What you need to do – Set down word for word each line from the one containing "Final Team: [646,125,977,300]" through the end of the records, both included. Do not copy any pictures.

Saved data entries
━━━━

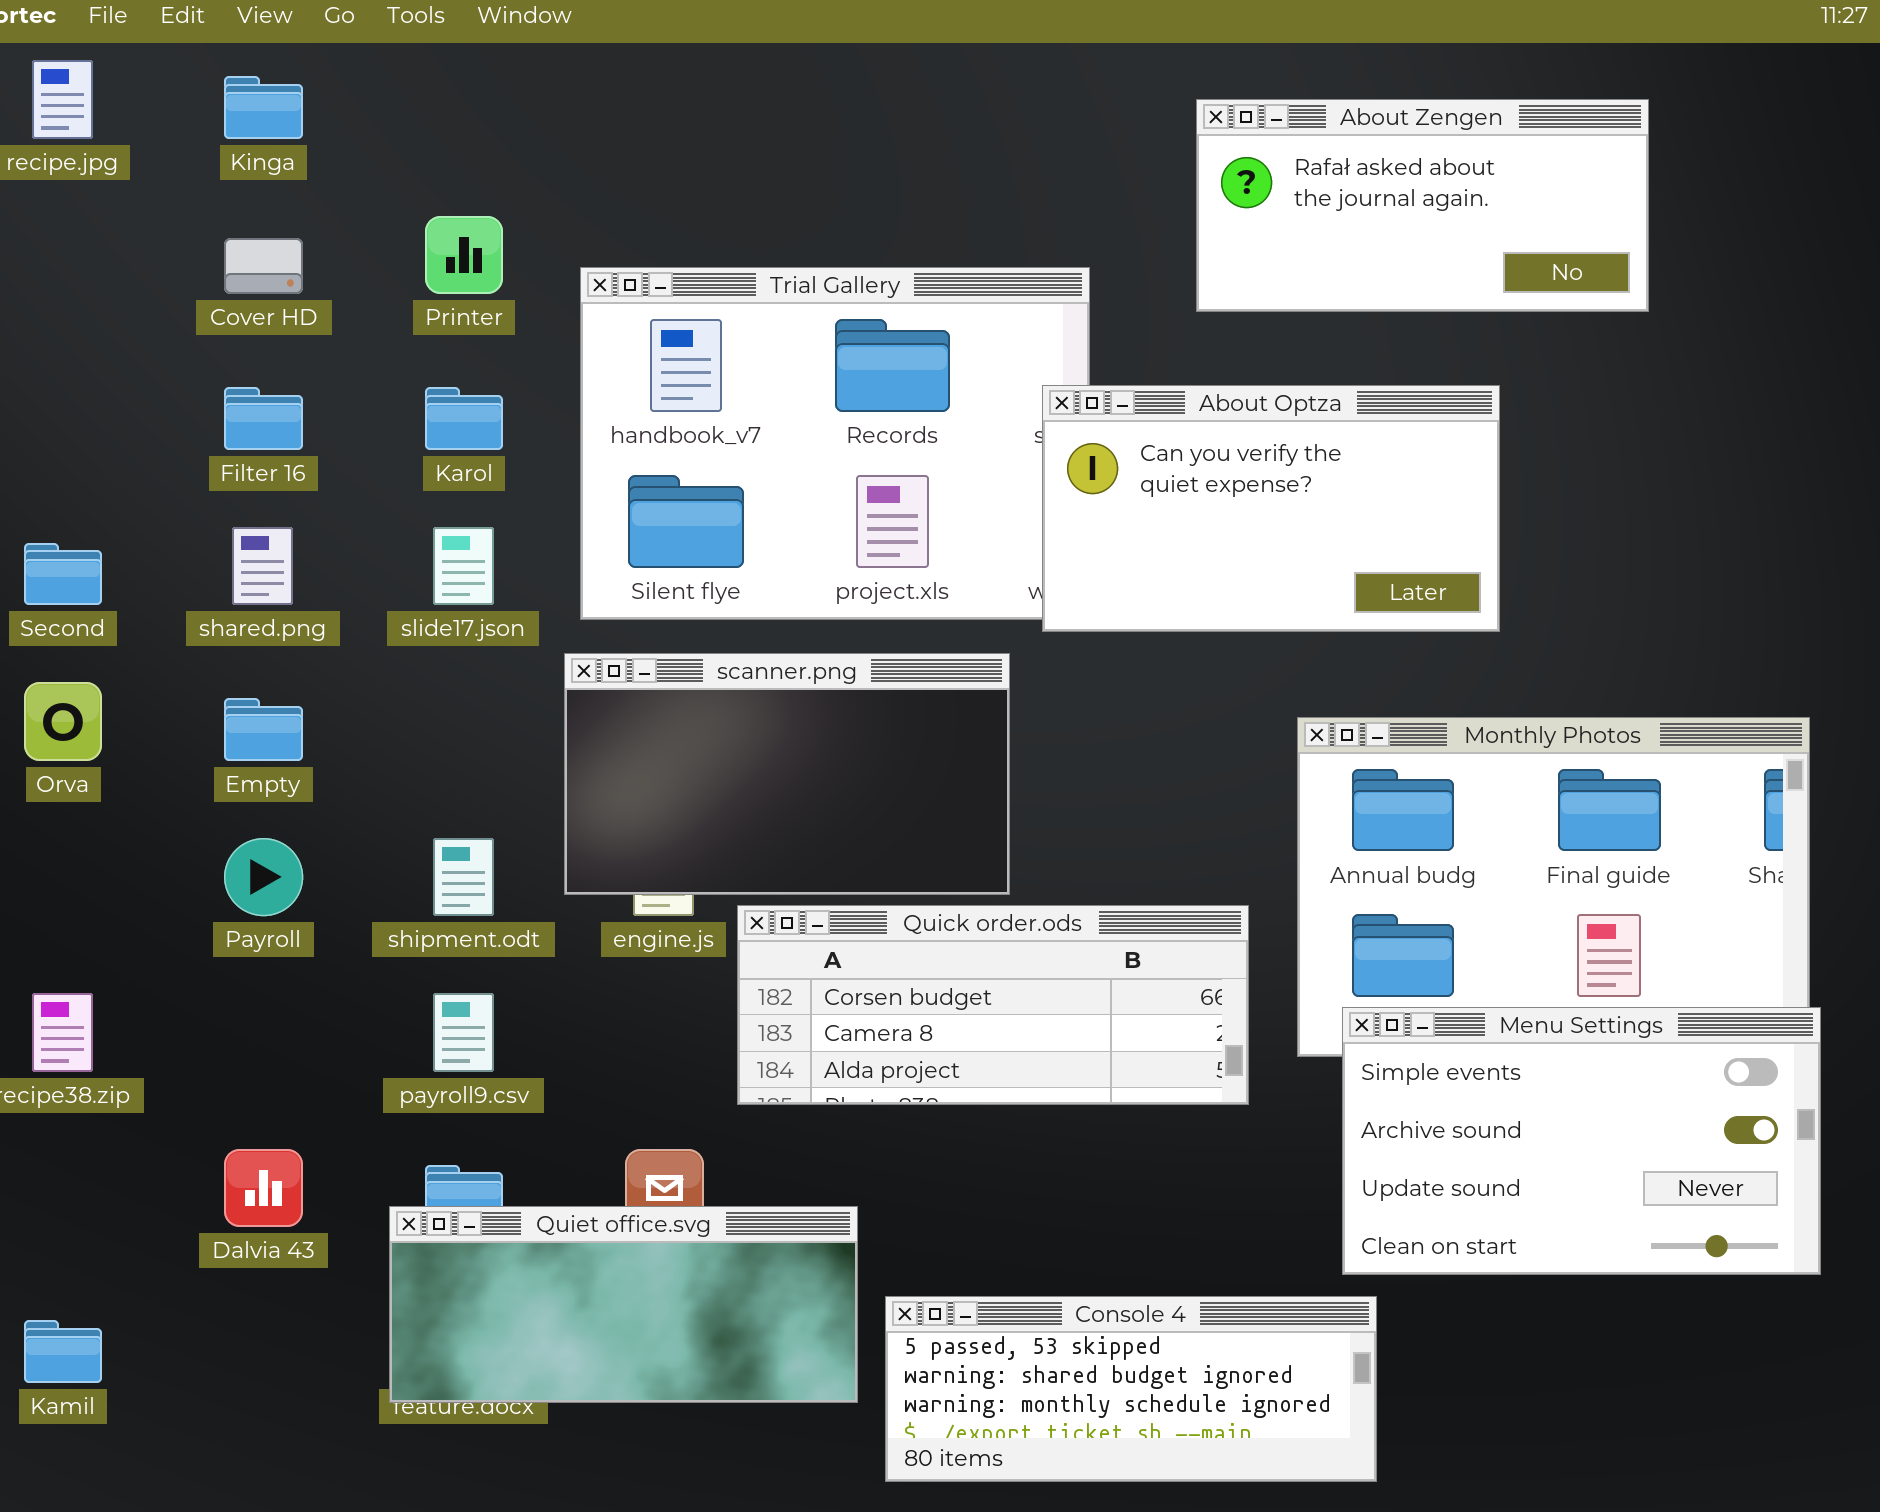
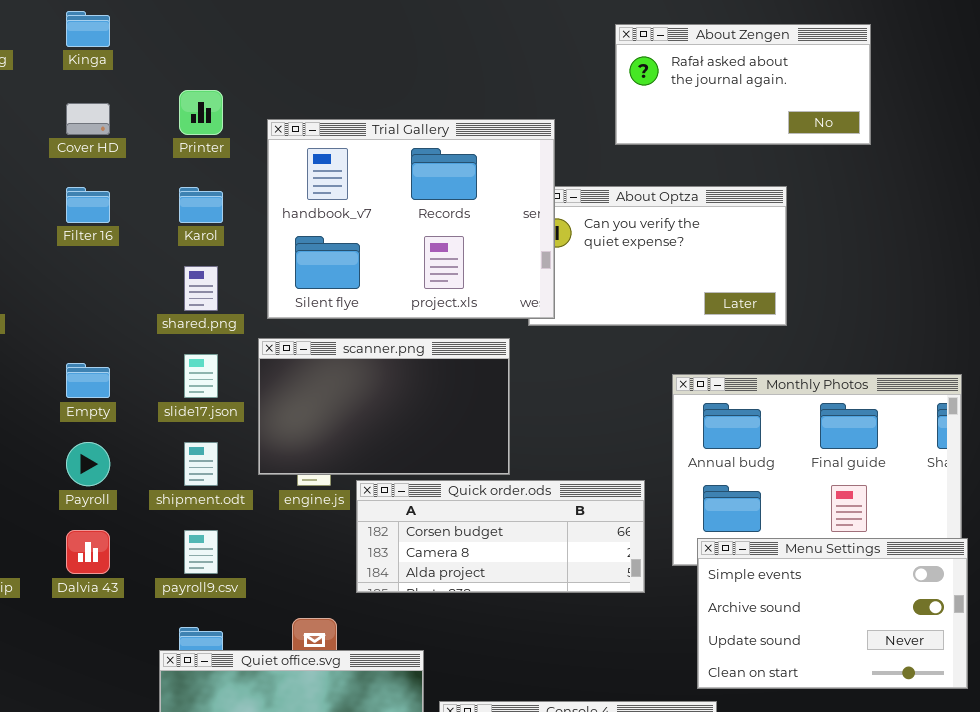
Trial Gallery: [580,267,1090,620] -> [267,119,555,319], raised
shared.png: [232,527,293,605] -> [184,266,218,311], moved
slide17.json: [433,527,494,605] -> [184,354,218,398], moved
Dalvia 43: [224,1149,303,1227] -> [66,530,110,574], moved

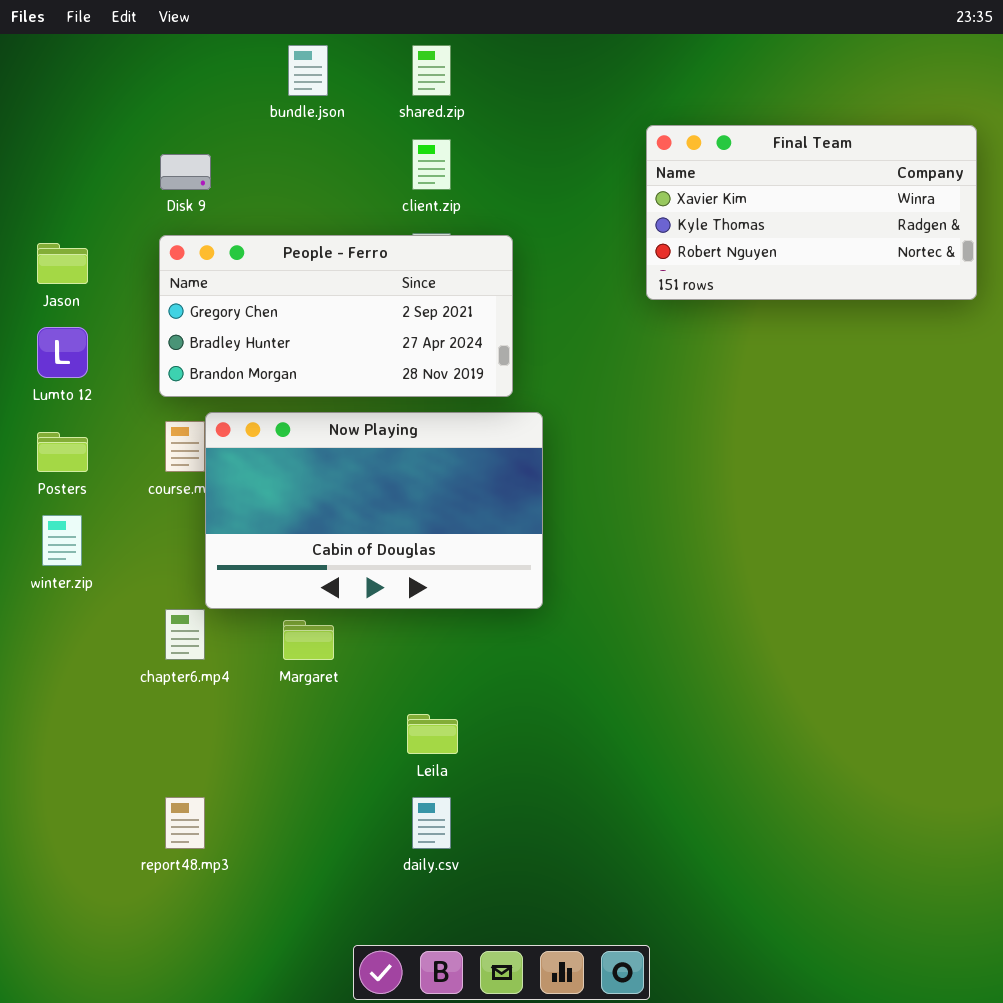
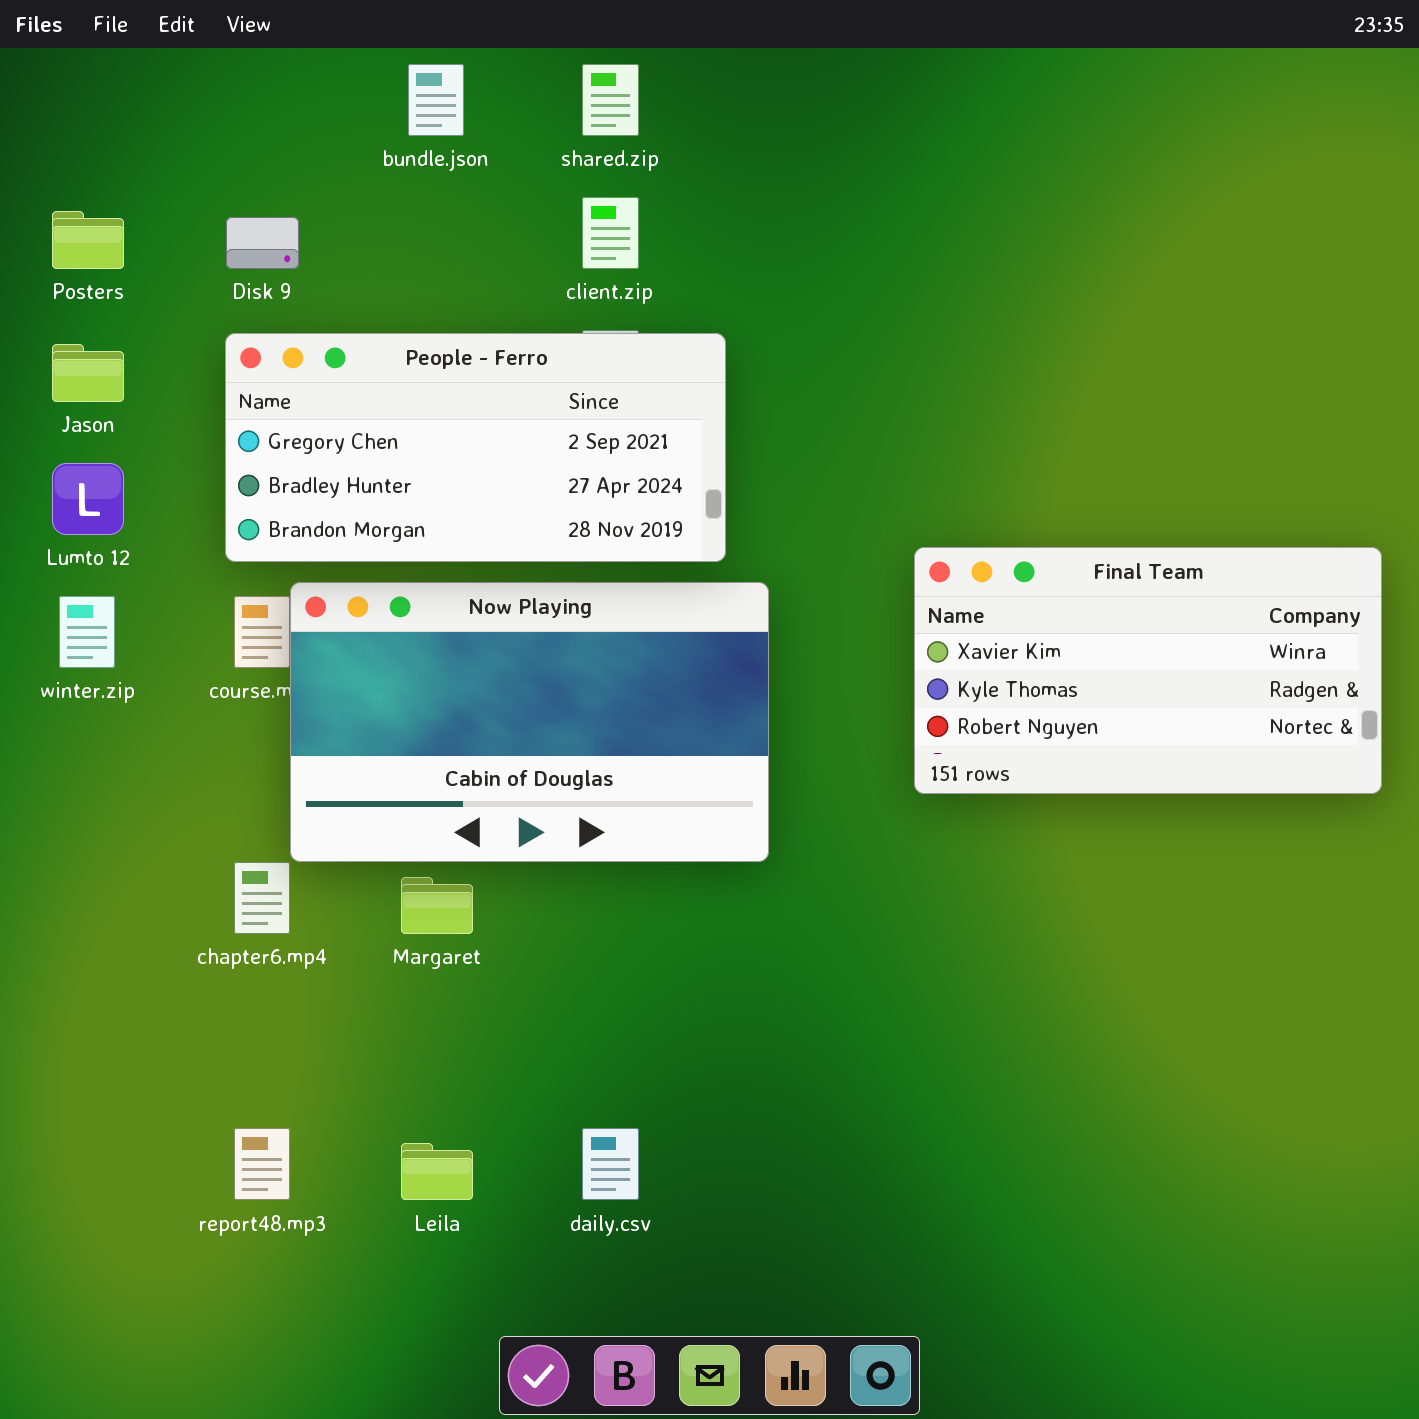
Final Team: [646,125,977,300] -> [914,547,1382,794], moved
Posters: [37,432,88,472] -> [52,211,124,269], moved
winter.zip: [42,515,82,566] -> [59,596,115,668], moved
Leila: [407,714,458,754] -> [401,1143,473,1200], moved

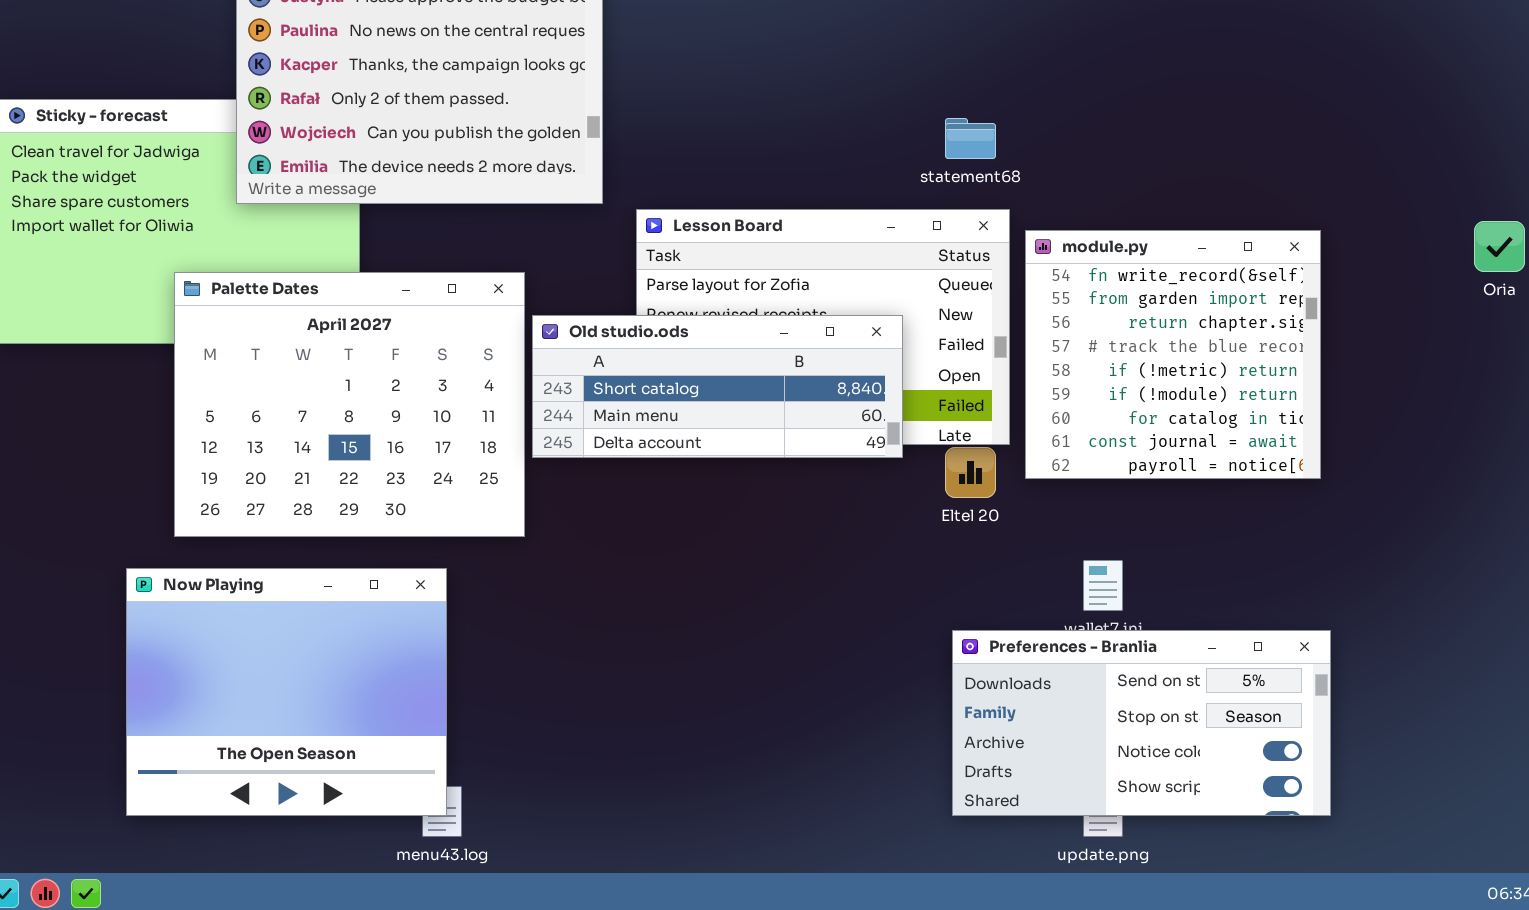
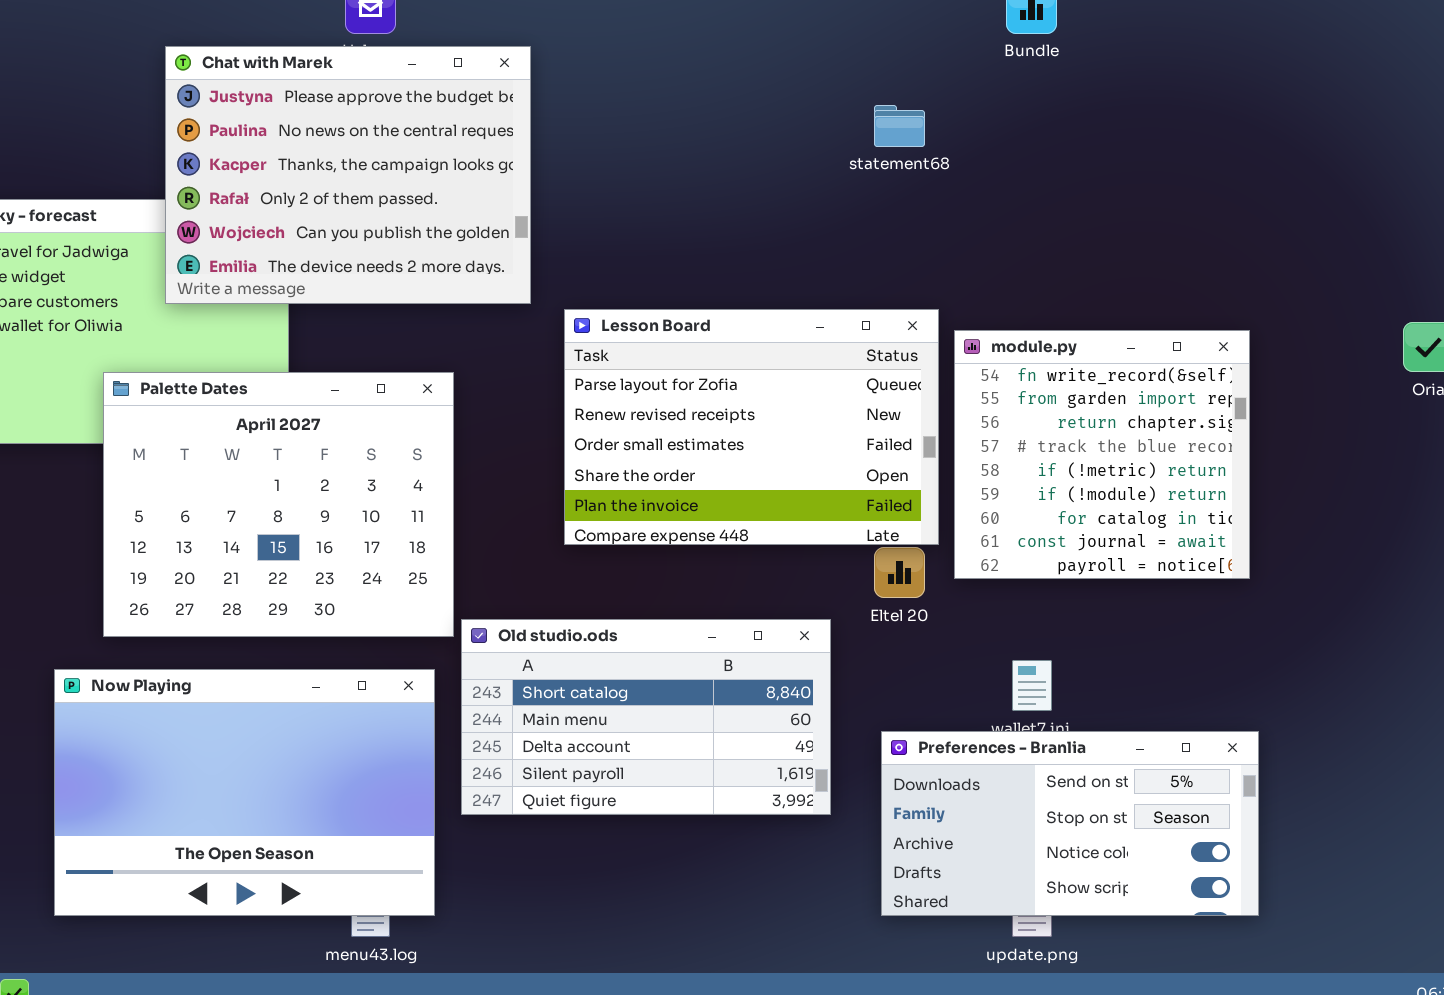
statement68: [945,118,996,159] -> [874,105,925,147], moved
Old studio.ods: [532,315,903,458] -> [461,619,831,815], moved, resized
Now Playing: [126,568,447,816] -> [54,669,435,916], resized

━━━━

Answer section –
Final Team: [646,125,977,300] -> [914,547,1382,794], moved
Posters: [37,432,88,472] -> [52,211,124,269], moved
winter.zip: [42,515,82,566] -> [59,596,115,668], moved
Leila: [407,714,458,754] -> [401,1143,473,1200], moved

statement68: [945,118,996,159] -> [874,105,925,147], moved
Old studio.ods: [532,315,903,458] -> [461,619,831,815], moved, resized
Now Playing: [126,568,447,816] -> [54,669,435,916], resized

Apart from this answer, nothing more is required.